» Assignment: An exact transcription of the records is required, minus any images.

» Source records:
--
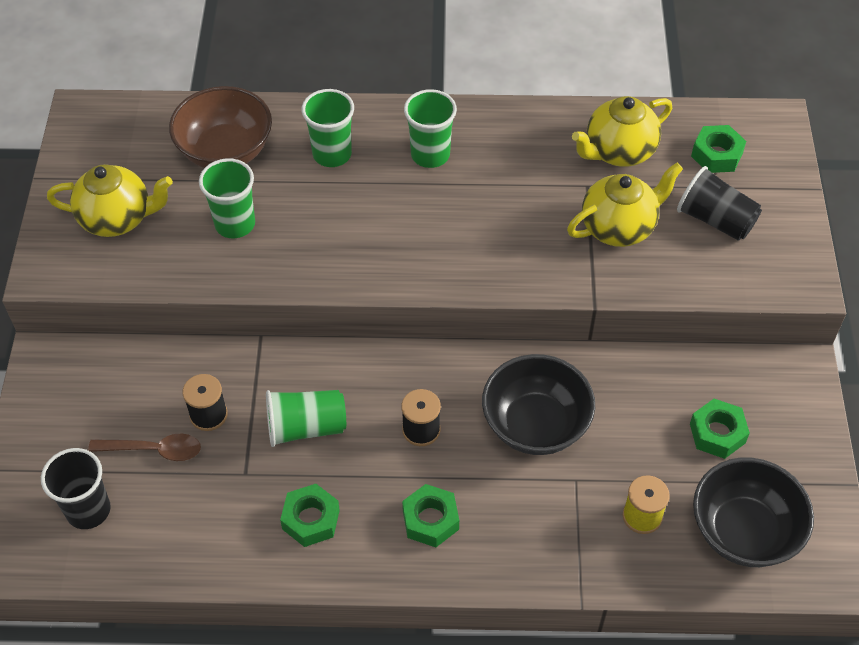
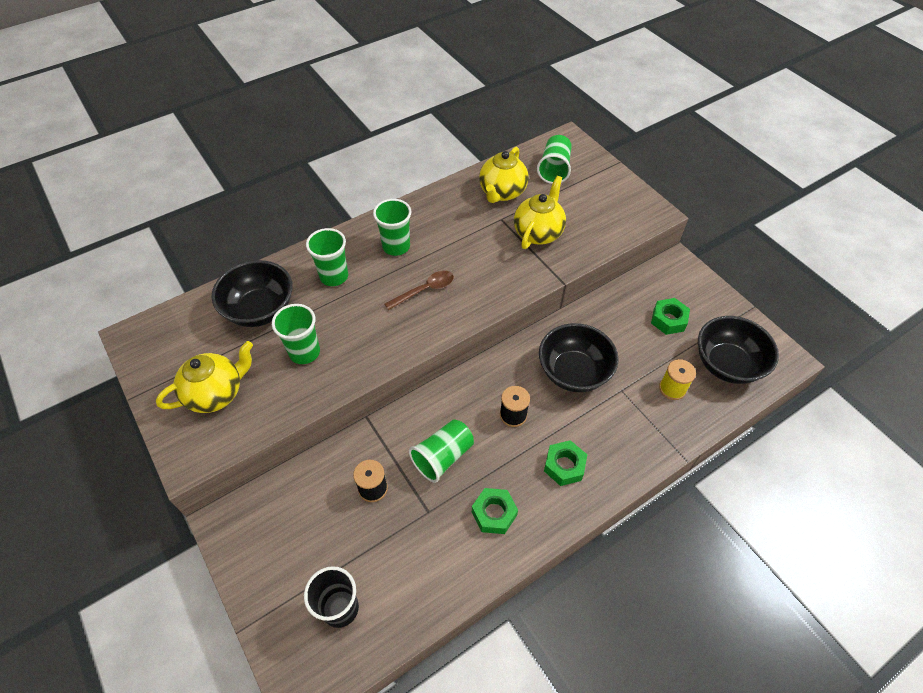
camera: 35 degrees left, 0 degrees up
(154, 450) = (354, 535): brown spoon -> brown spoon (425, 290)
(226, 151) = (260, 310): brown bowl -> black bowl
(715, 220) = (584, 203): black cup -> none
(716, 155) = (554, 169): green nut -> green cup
--
» Task output:
camera: 35 degrees left, 0 degrees up
(154, 450) = (354, 535): brown spoon -> brown spoon (425, 290)
(226, 151) = (260, 310): brown bowl -> black bowl
(715, 220) = (584, 203): black cup -> none
(716, 155) = (554, 169): green nut -> green cup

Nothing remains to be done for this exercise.